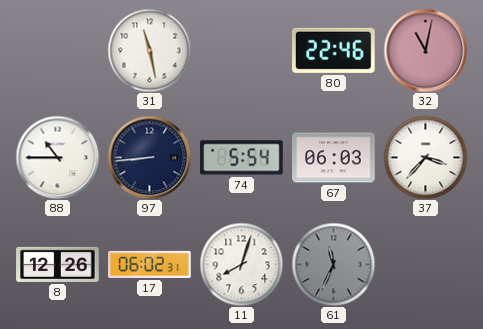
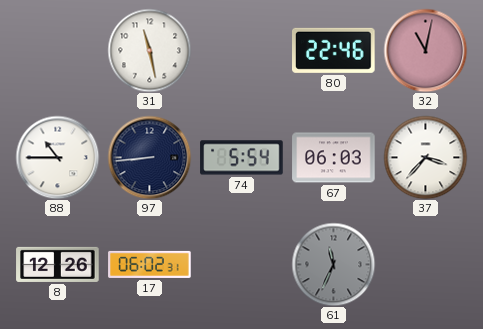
11: 8:03 -> none
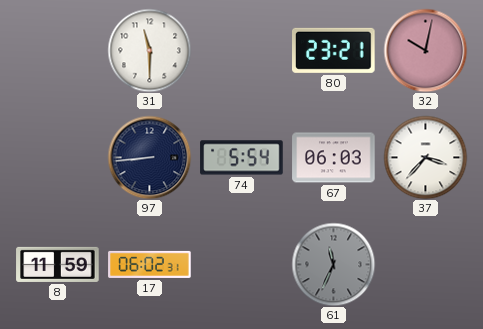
31: 11:28 -> 11:30
80: 22:46 -> 23:21
32: 11:02 -> 10:02
88: 10:45 -> none
8: 12:26 -> 11:59
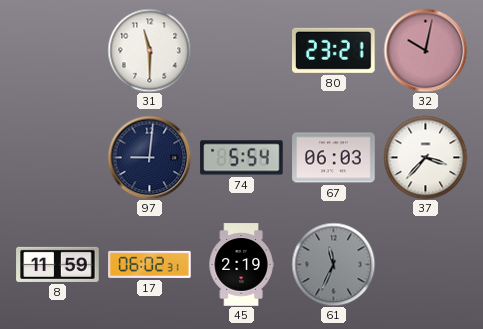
97: 8:44 -> 9:01
45: none -> 2:19
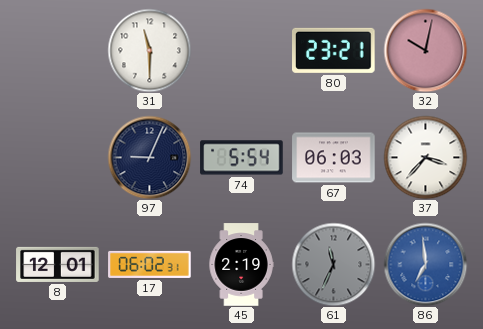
97: 9:01 -> 9:04
8: 11:59 -> 12:01
86: none -> 6:59
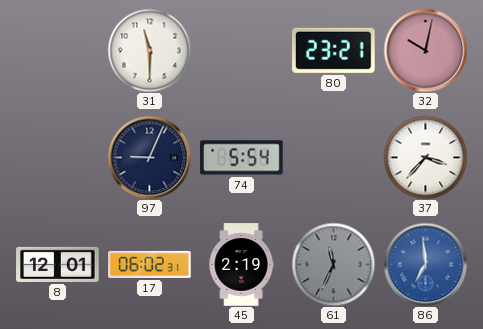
67: 06:03 -> none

-*-*-

* _WORK REQUIRED_
Please return every line of text from the material above, character for character and in the same order, leaving out the pictures.

* _ANSWER FOR THIS EXERCISE_
11: 8:03 -> none
31: 11:28 -> 11:30
80: 22:46 -> 23:21
32: 11:02 -> 10:02
88: 10:45 -> none
8: 12:26 -> 11:59
97: 8:44 -> 9:01
45: none -> 2:19
97: 9:01 -> 9:04
8: 11:59 -> 12:01
86: none -> 6:59
67: 06:03 -> none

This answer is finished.